### Provided data
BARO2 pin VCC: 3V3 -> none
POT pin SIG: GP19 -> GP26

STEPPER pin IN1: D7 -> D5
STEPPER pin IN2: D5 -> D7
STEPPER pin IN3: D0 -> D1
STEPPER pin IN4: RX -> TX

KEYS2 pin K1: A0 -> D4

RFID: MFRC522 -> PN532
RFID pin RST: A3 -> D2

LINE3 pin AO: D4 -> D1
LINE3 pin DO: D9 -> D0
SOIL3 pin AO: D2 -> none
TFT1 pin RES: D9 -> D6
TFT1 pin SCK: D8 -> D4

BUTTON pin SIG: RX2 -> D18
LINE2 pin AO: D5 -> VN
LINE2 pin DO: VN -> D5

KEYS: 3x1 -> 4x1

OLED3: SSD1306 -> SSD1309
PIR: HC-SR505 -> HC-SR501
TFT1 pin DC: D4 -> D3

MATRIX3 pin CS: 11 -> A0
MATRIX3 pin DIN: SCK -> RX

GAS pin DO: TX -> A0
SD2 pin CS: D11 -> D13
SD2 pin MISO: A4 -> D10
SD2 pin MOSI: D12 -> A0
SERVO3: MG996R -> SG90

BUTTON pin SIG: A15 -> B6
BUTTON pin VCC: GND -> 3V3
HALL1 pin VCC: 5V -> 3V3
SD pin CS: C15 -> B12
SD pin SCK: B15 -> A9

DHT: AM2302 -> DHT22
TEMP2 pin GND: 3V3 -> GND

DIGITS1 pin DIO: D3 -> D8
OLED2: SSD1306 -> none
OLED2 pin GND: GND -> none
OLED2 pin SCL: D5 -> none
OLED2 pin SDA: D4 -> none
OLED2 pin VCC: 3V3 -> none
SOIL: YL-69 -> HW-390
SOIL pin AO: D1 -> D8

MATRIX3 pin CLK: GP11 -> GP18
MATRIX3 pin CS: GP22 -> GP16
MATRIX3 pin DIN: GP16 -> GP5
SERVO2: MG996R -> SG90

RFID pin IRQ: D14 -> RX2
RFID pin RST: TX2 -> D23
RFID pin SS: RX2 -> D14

### Requirement
Start to finish, restate the records above word for word.

### Solution to this exercise
BARO2 pin VCC: 3V3 -> none
POT pin SIG: GP19 -> GP26

STEPPER pin IN1: D7 -> D5
STEPPER pin IN2: D5 -> D7
STEPPER pin IN3: D0 -> D1
STEPPER pin IN4: RX -> TX

KEYS2 pin K1: A0 -> D4

RFID: MFRC522 -> PN532
RFID pin RST: A3 -> D2

LINE3 pin AO: D4 -> D1
LINE3 pin DO: D9 -> D0
SOIL3 pin AO: D2 -> none
TFT1 pin RES: D9 -> D6
TFT1 pin SCK: D8 -> D4

BUTTON pin SIG: RX2 -> D18
LINE2 pin AO: D5 -> VN
LINE2 pin DO: VN -> D5

KEYS: 3x1 -> 4x1

OLED3: SSD1306 -> SSD1309
PIR: HC-SR505 -> HC-SR501
TFT1 pin DC: D4 -> D3

MATRIX3 pin CS: 11 -> A0
MATRIX3 pin DIN: SCK -> RX

GAS pin DO: TX -> A0
SD2 pin CS: D11 -> D13
SD2 pin MISO: A4 -> D10
SD2 pin MOSI: D12 -> A0
SERVO3: MG996R -> SG90

BUTTON pin SIG: A15 -> B6
BUTTON pin VCC: GND -> 3V3
HALL1 pin VCC: 5V -> 3V3
SD pin CS: C15 -> B12
SD pin SCK: B15 -> A9

DHT: AM2302 -> DHT22
TEMP2 pin GND: 3V3 -> GND

DIGITS1 pin DIO: D3 -> D8
OLED2: SSD1306 -> none
OLED2 pin GND: GND -> none
OLED2 pin SCL: D5 -> none
OLED2 pin SDA: D4 -> none
OLED2 pin VCC: 3V3 -> none
SOIL: YL-69 -> HW-390
SOIL pin AO: D1 -> D8

MATRIX3 pin CLK: GP11 -> GP18
MATRIX3 pin CS: GP22 -> GP16
MATRIX3 pin DIN: GP16 -> GP5
SERVO2: MG996R -> SG90

RFID pin IRQ: D14 -> RX2
RFID pin RST: TX2 -> D23
RFID pin SS: RX2 -> D14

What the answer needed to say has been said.